## [Problem details]
The required answer is the data below, restated word for word with images omitted.

Stored entries:
++++++++++

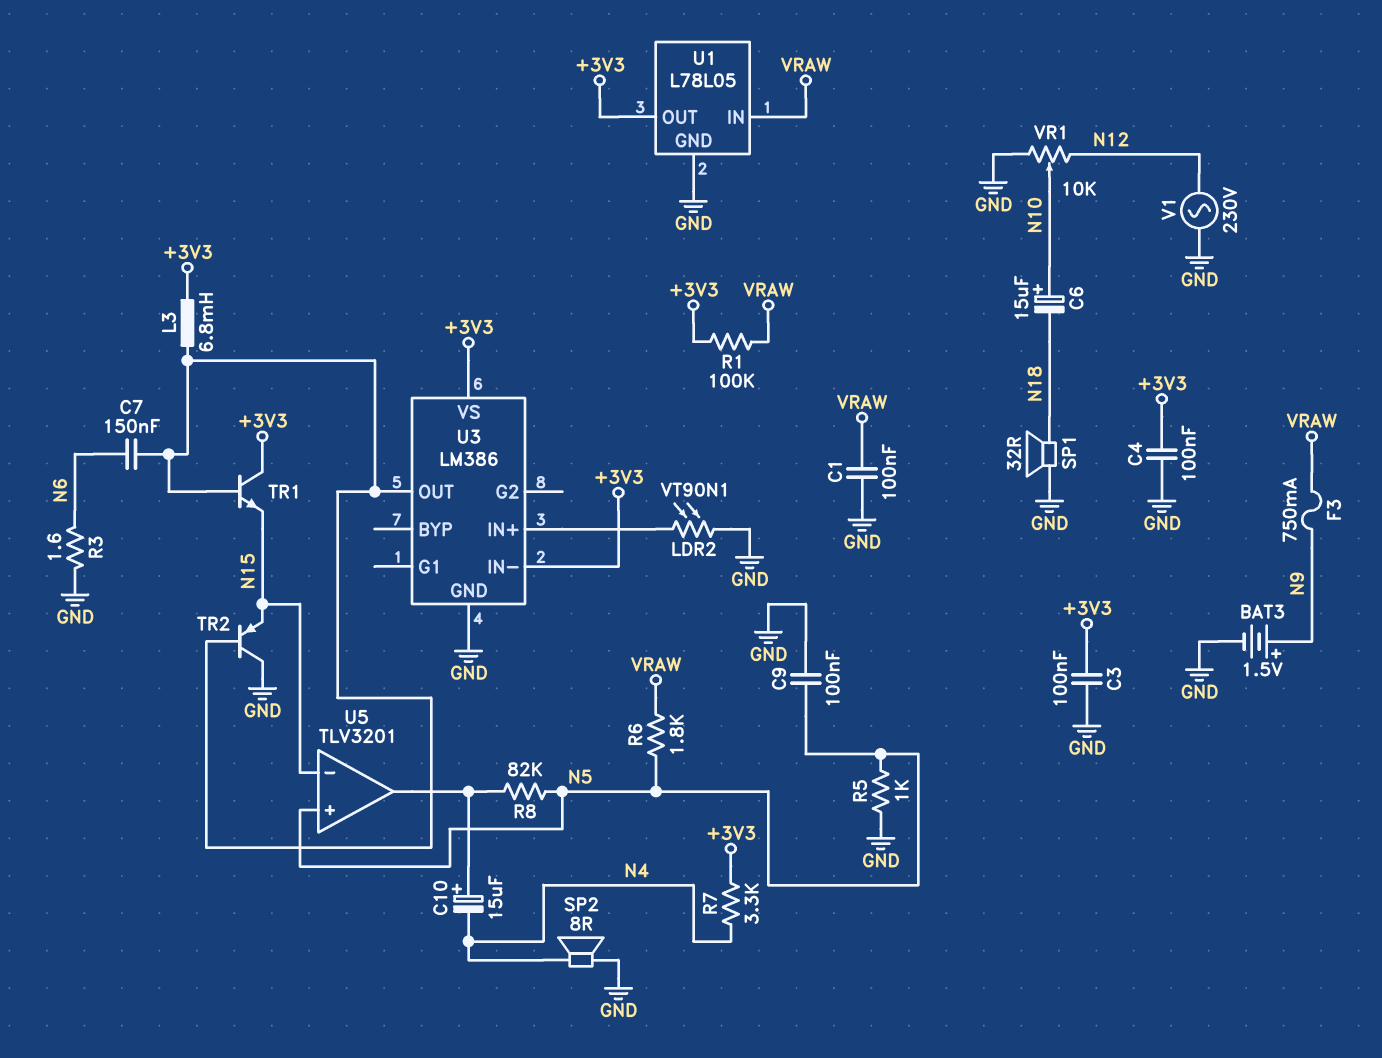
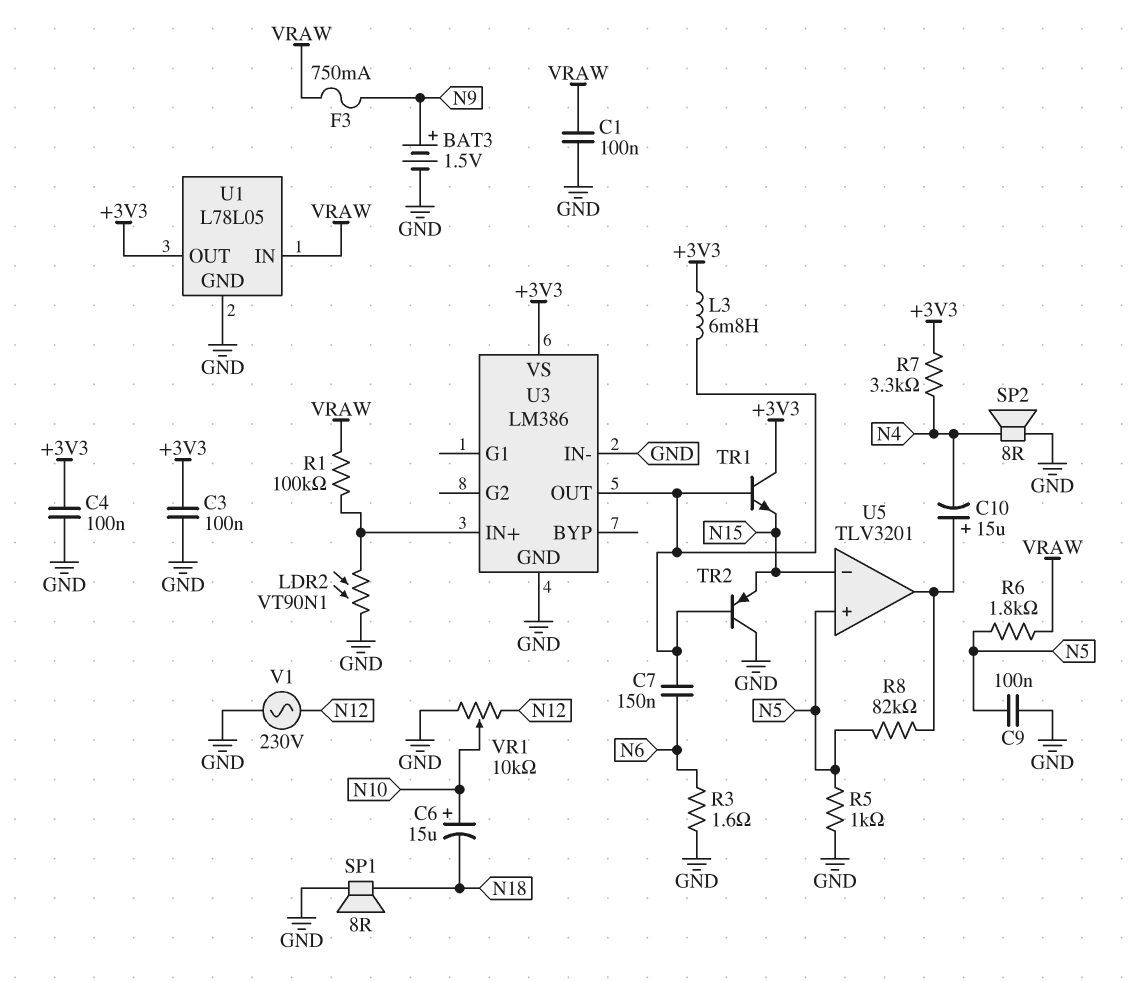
R1: 100k (+3V3, VRAW) -> 100k (U3/IN+, VRAW)
SP1: speaker 32R (GND, N18) -> speaker 8R (GND, N18)
U3 pin IN-: +3V3 -> GND

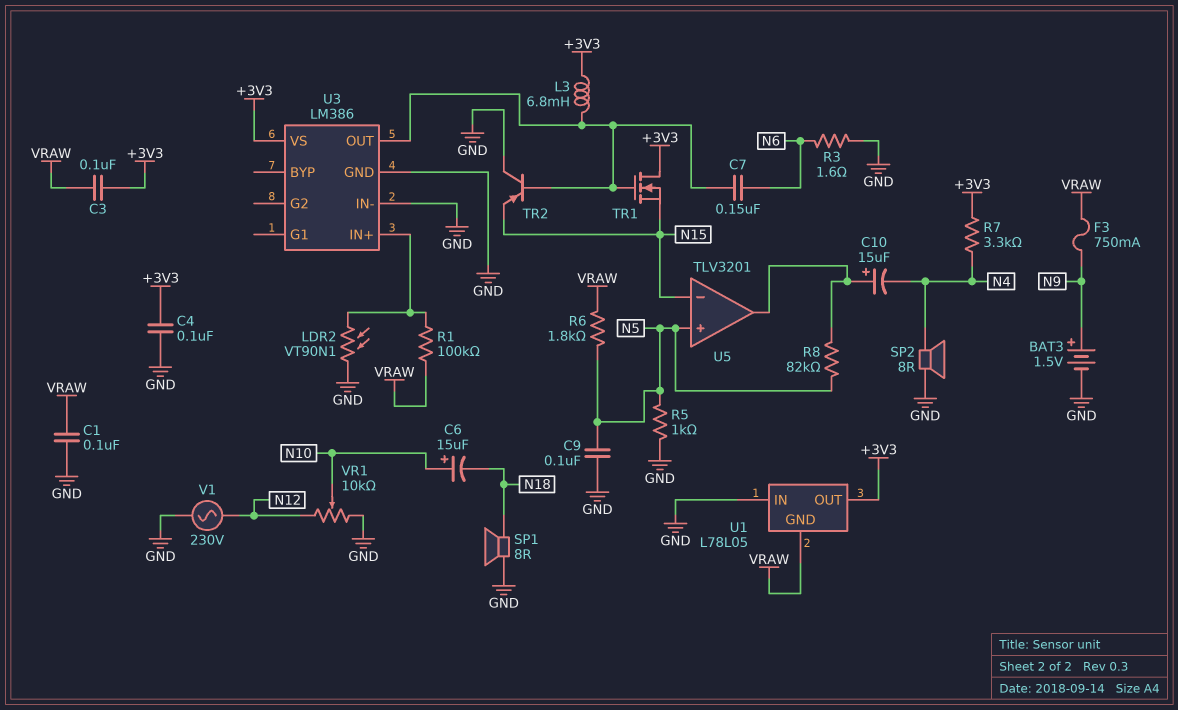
C3: 100nF (+3V3, GND) -> 100nF (+3V3, VRAW)
TR1: NPN (B U3/OUT, C +3V3, E N15) -> NMOS (G U3/OUT, D +3V3, S N15)
U1 pin GND: GND -> VRAW
U1 pin IN: VRAW -> GND

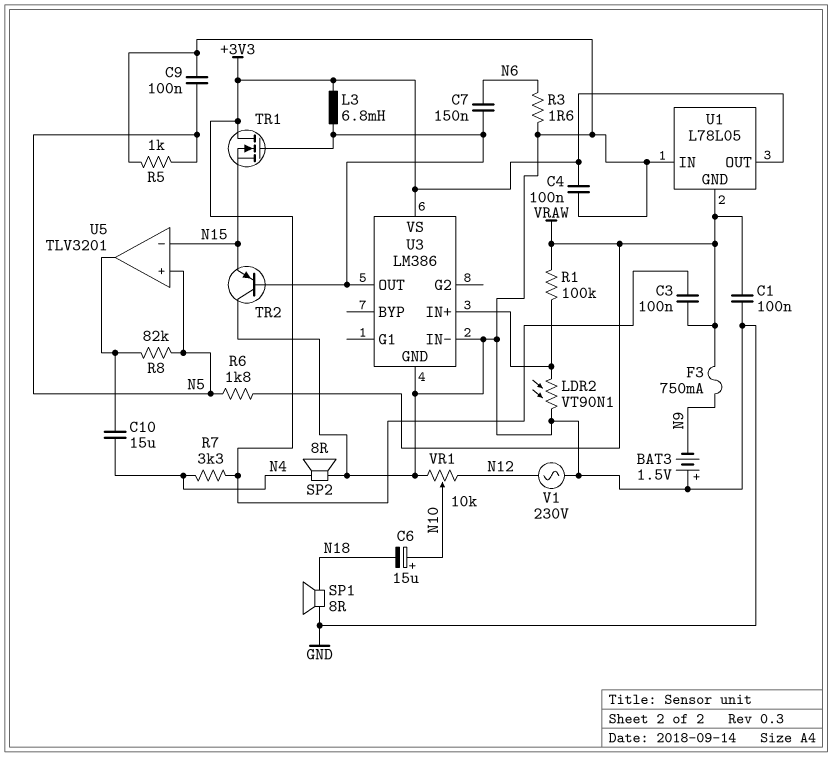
BAT3: 1.5V (plus N9, minus GND) -> 1.5V (plus GND, minus N9)
C10: 15uF (plus U5/out, minus N4) -> 15uF (N4, U5/out)

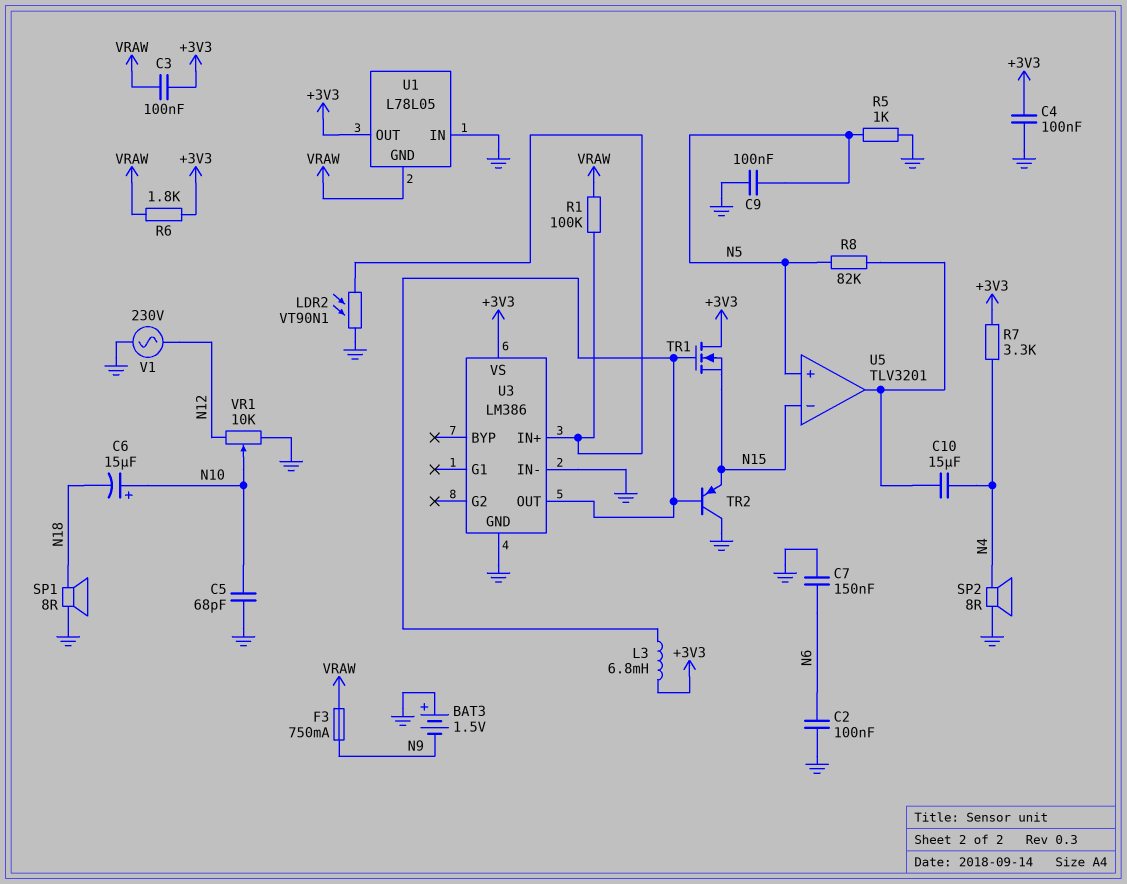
C1: 100nF (GND, VRAW) -> none
C2: none -> 100nF (GND, N6)
C5: none -> 68pF (GND, N10)
C7: 150nF (N6, U3/OUT) -> 150nF (GND, N6)
R3: 1.6 (GND, N6) -> none
R6: 1.8k (N5, VRAW) -> 1.8k (+3V3, VRAW)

++++++++++

## [Answer for this exercise]
R1: 100k (+3V3, VRAW) -> 100k (U3/IN+, VRAW)
SP1: speaker 32R (GND, N18) -> speaker 8R (GND, N18)
U3 pin IN-: +3V3 -> GND

C3: 100nF (+3V3, GND) -> 100nF (+3V3, VRAW)
TR1: NPN (B U3/OUT, C +3V3, E N15) -> NMOS (G U3/OUT, D +3V3, S N15)
U1 pin GND: GND -> VRAW
U1 pin IN: VRAW -> GND

BAT3: 1.5V (plus N9, minus GND) -> 1.5V (plus GND, minus N9)
C10: 15uF (plus U5/out, minus N4) -> 15uF (N4, U5/out)

C1: 100nF (GND, VRAW) -> none
C2: none -> 100nF (GND, N6)
C5: none -> 68pF (GND, N10)
C7: 150nF (N6, U3/OUT) -> 150nF (GND, N6)
R3: 1.6 (GND, N6) -> none
R6: 1.8k (N5, VRAW) -> 1.8k (+3V3, VRAW)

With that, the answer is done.